== Record excerpts ==
§ §
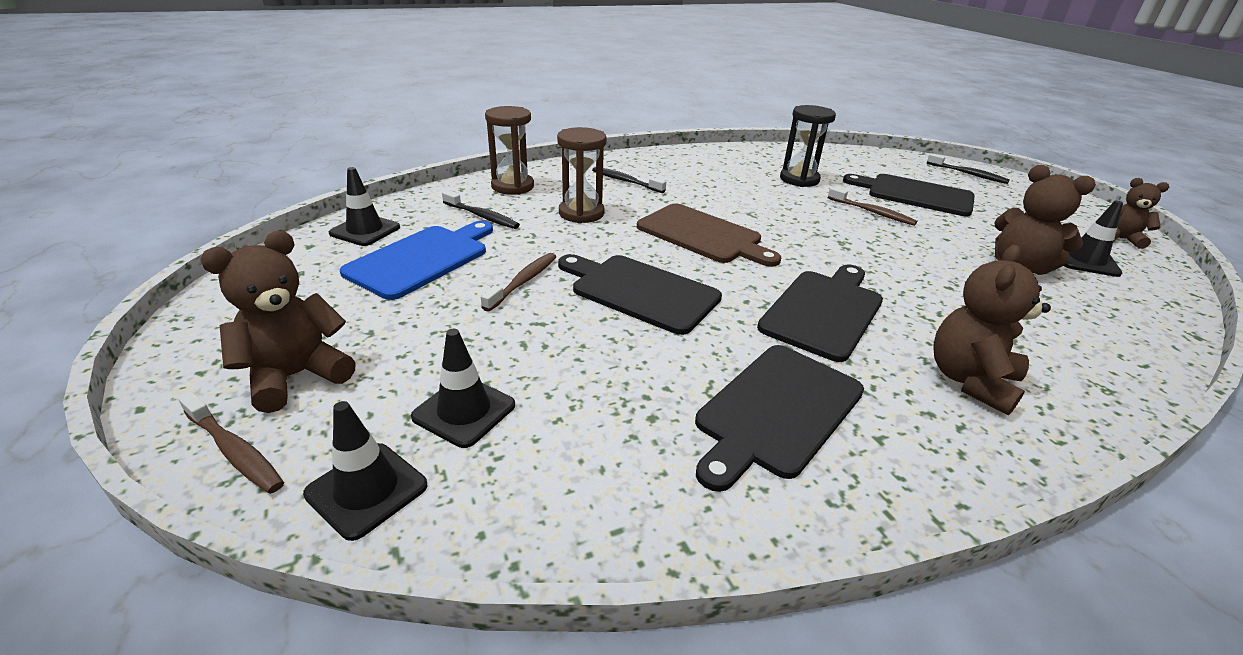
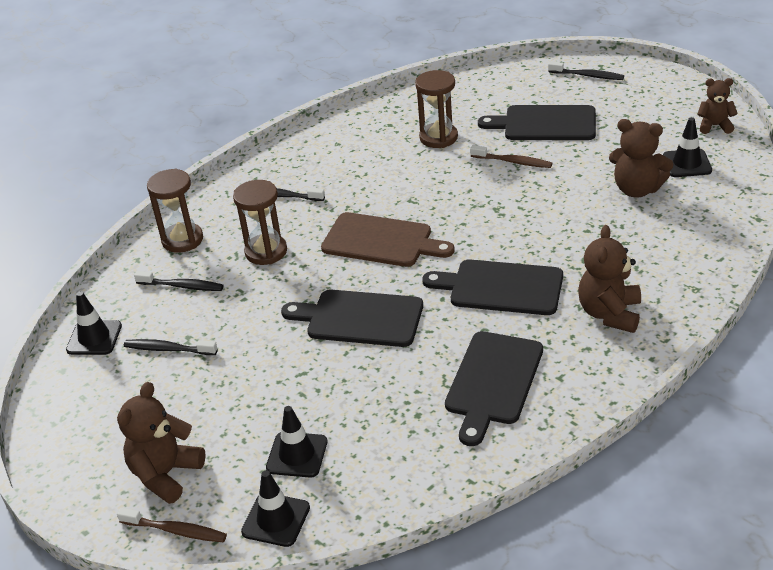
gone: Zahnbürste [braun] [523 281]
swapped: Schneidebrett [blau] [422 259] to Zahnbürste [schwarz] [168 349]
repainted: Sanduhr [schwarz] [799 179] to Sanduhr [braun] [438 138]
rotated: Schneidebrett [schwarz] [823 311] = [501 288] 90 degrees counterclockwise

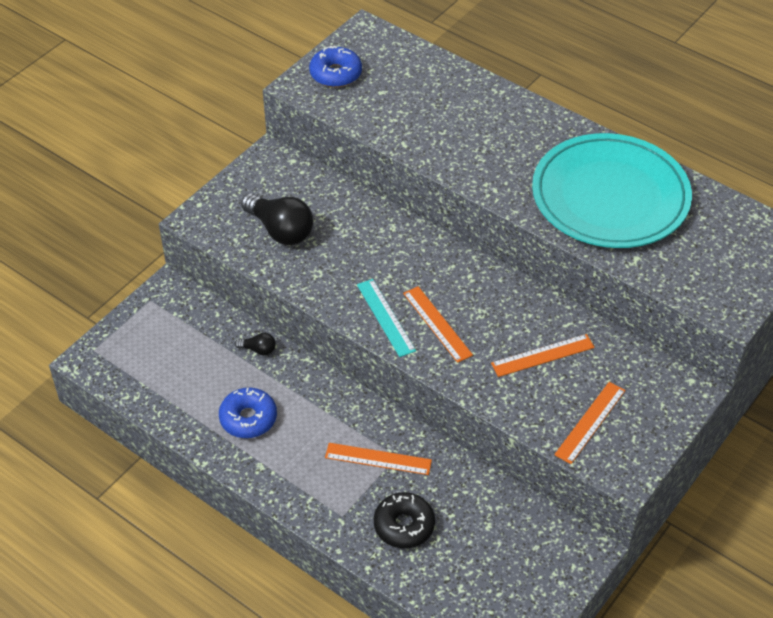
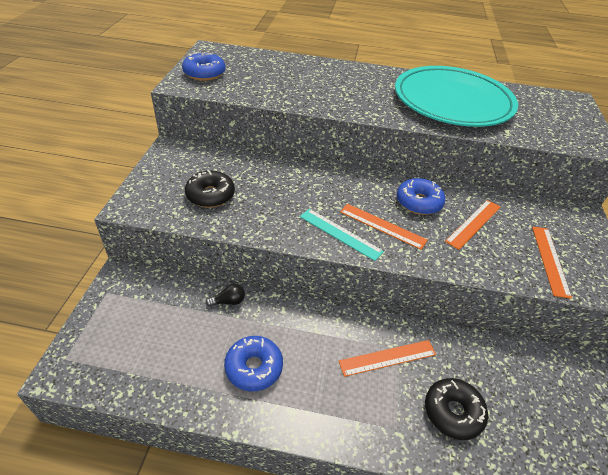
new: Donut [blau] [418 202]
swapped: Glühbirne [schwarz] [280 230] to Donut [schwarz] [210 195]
§ §
== Required work ==
All the lines above must be written out exactly, without a single picture.

== Response for this exercise ==
gone: Zahnbürste [braun] [523 281]
swapped: Schneidebrett [blau] [422 259] to Zahnbürste [schwarz] [168 349]
repainted: Sanduhr [schwarz] [799 179] to Sanduhr [braun] [438 138]
rotated: Schneidebrett [schwarz] [823 311] = [501 288] 90 degrees counterclockwise

new: Donut [blau] [418 202]
swapped: Glühbirne [schwarz] [280 230] to Donut [schwarz] [210 195]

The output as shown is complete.